• **TASK GOAL**: Reproduce, please, the line that holds "JP1 pin 2: GND -> VA" and all later lines through the end of the entries below, exactly; omit pictures.

=-=-=

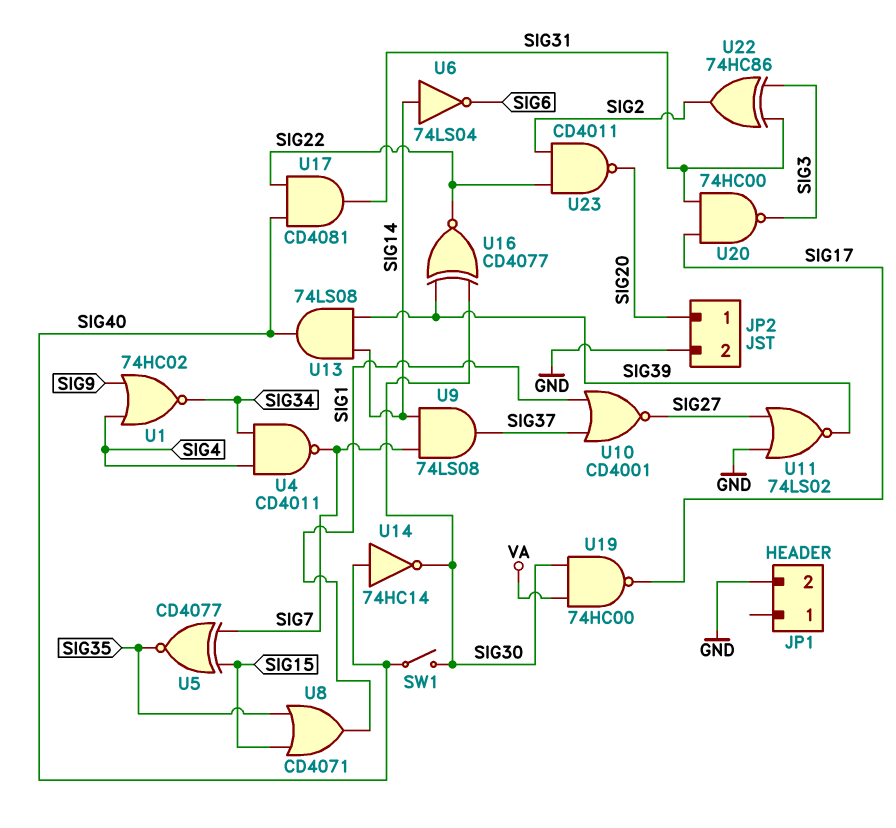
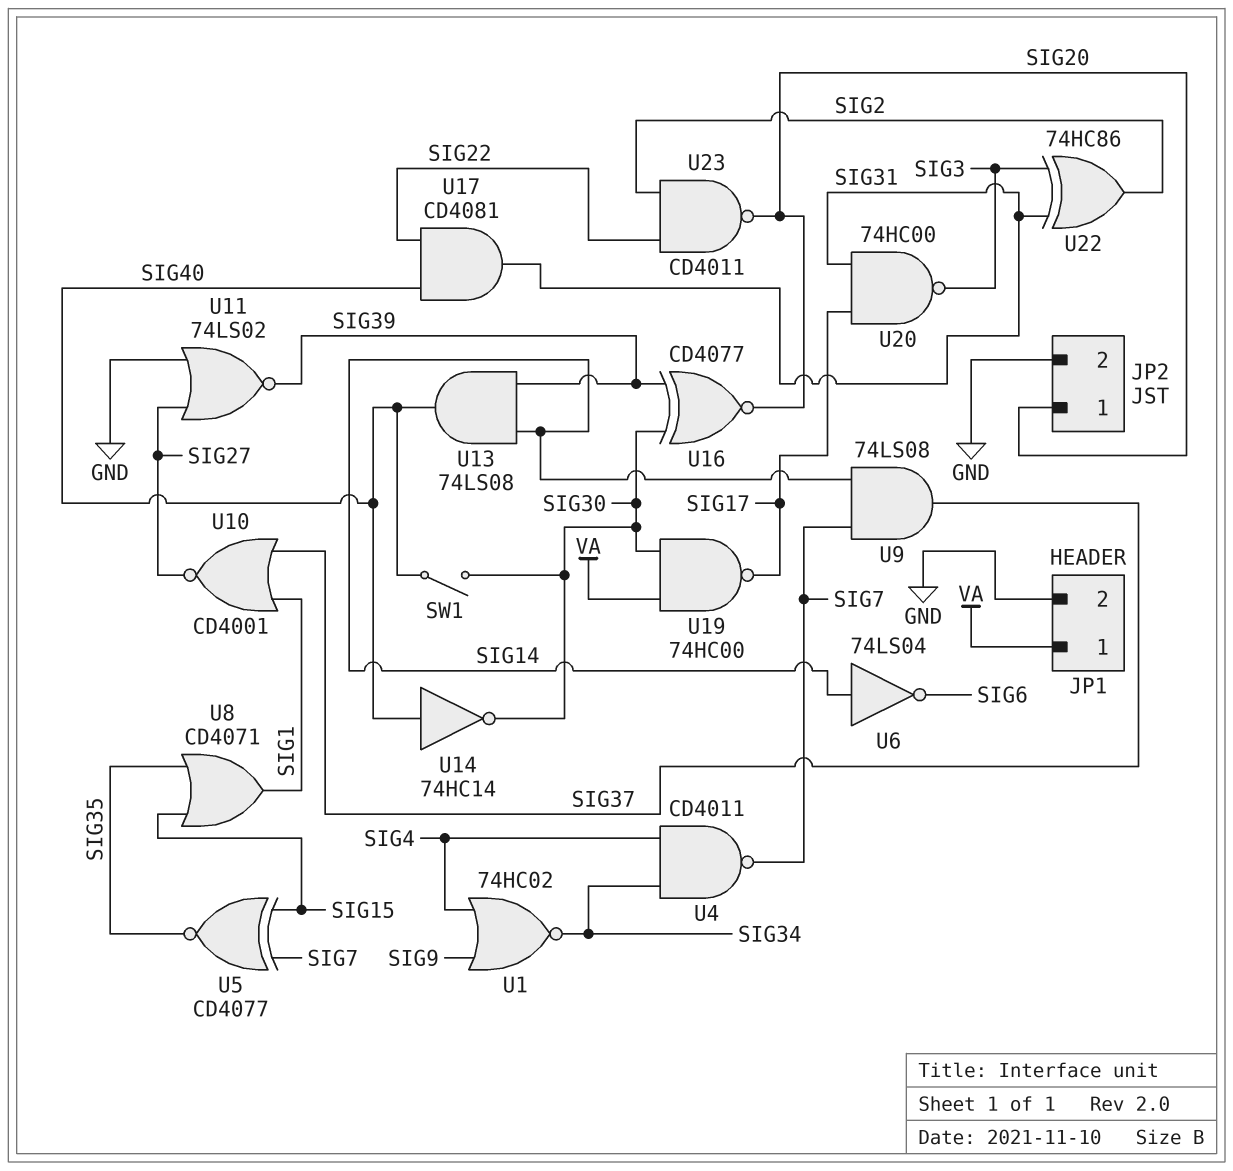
JP1 pin 1: none -> VA
U16: XNOR CD4077 (in SIG30, in SIG39, out SIG22) -> XNOR CD4077 (in SIG30, in SIG39, out SIG20)

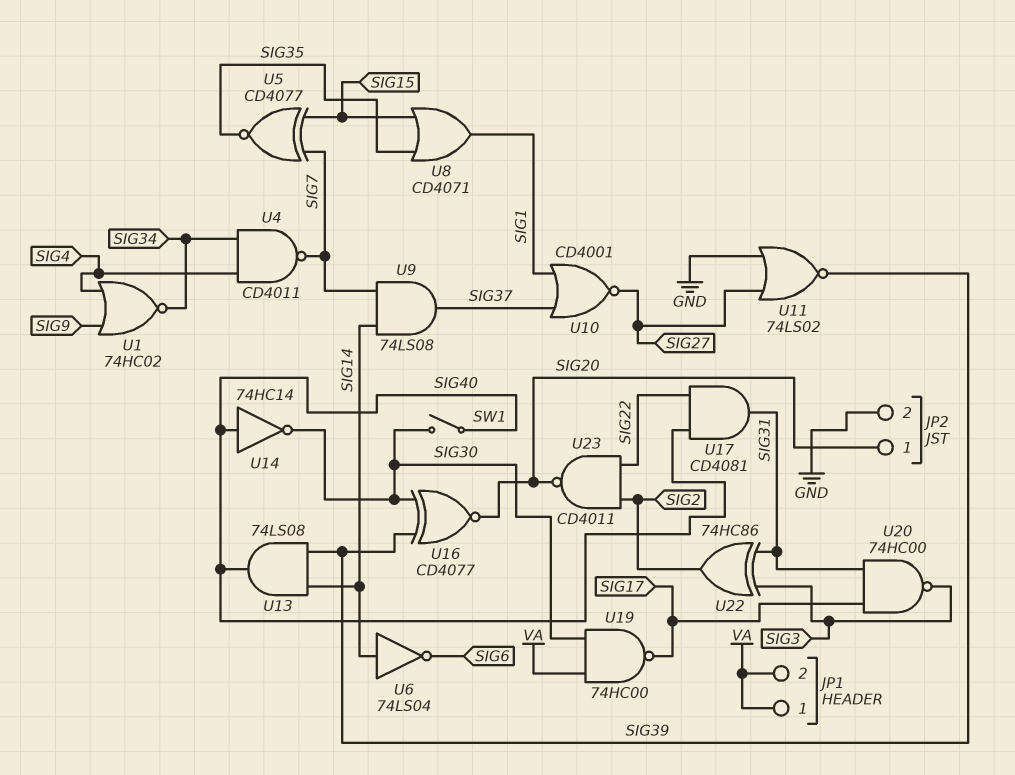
JP1 pin 2: GND -> VA

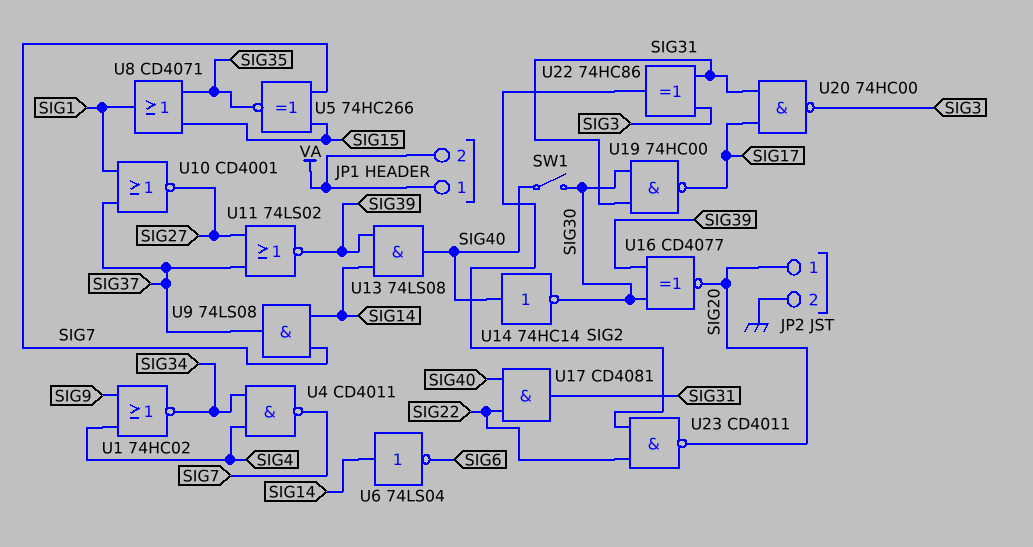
U5: XNOR CD4077 (in SIG7, in SIG15, out SIG35) -> XNOR 74HC266 (in SIG7, in SIG15, out SIG35)
U11: NOR 74LS02 (in GND, in SIG27, out SIG39) -> NOR 74LS02 (in SIG27, in SIG37, out SIG39)
U19: NAND 74HC00 (in SIG30, in VA, out SIG17) -> NAND 74HC00 (in SIG30, in SIG31, out SIG17)

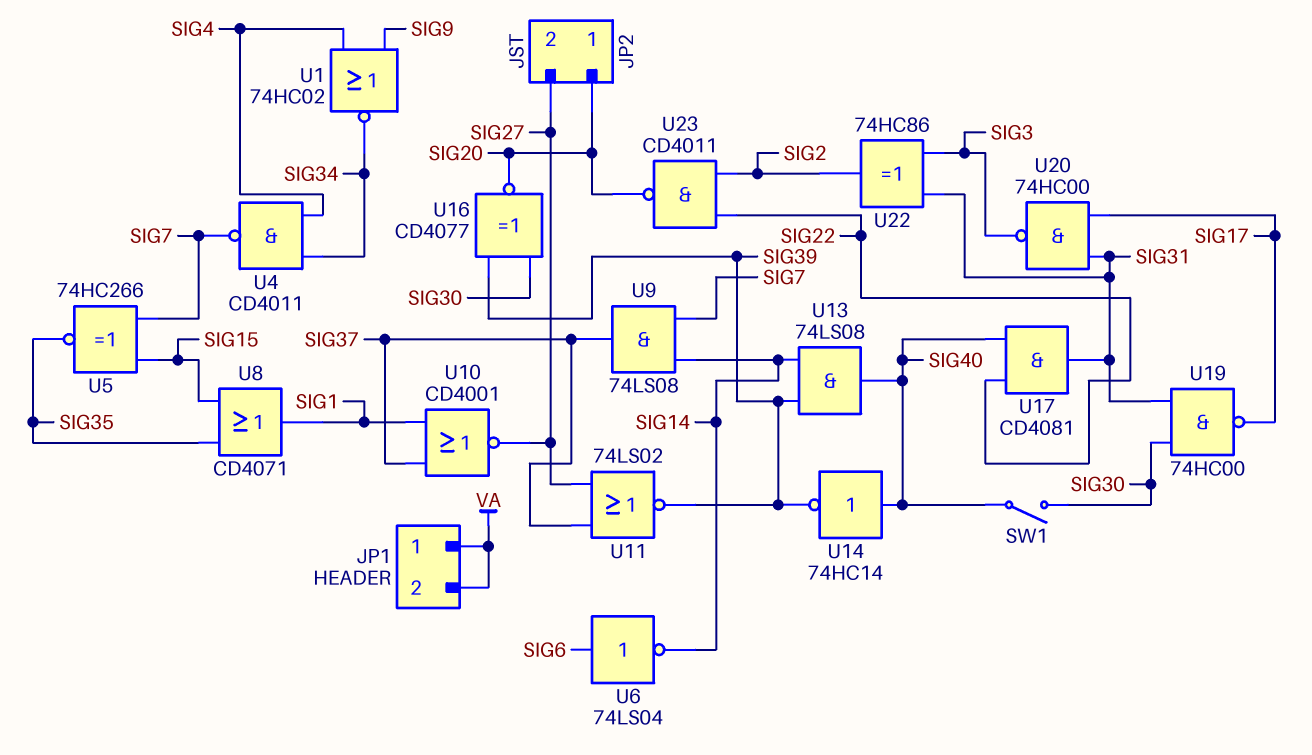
JP2 pin 2: GND -> SIG27
U6: NOT 74LS04 (in SIG14, out SIG6) -> NOT 74LS04 (in SIG6, out SIG14)
U14: NOT 74HC14 (in SIG40, out SIG30) -> NOT 74HC14 (in SIG40, out SIG39)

=-=-=

• **RESPONSE TO THE EXERCISE**:
JP1 pin 2: GND -> VA

U5: XNOR CD4077 (in SIG7, in SIG15, out SIG35) -> XNOR 74HC266 (in SIG7, in SIG15, out SIG35)
U11: NOR 74LS02 (in GND, in SIG27, out SIG39) -> NOR 74LS02 (in SIG27, in SIG37, out SIG39)
U19: NAND 74HC00 (in SIG30, in VA, out SIG17) -> NAND 74HC00 (in SIG30, in SIG31, out SIG17)

JP2 pin 2: GND -> SIG27
U6: NOT 74LS04 (in SIG14, out SIG6) -> NOT 74LS04 (in SIG6, out SIG14)
U14: NOT 74HC14 (in SIG40, out SIG30) -> NOT 74HC14 (in SIG40, out SIG39)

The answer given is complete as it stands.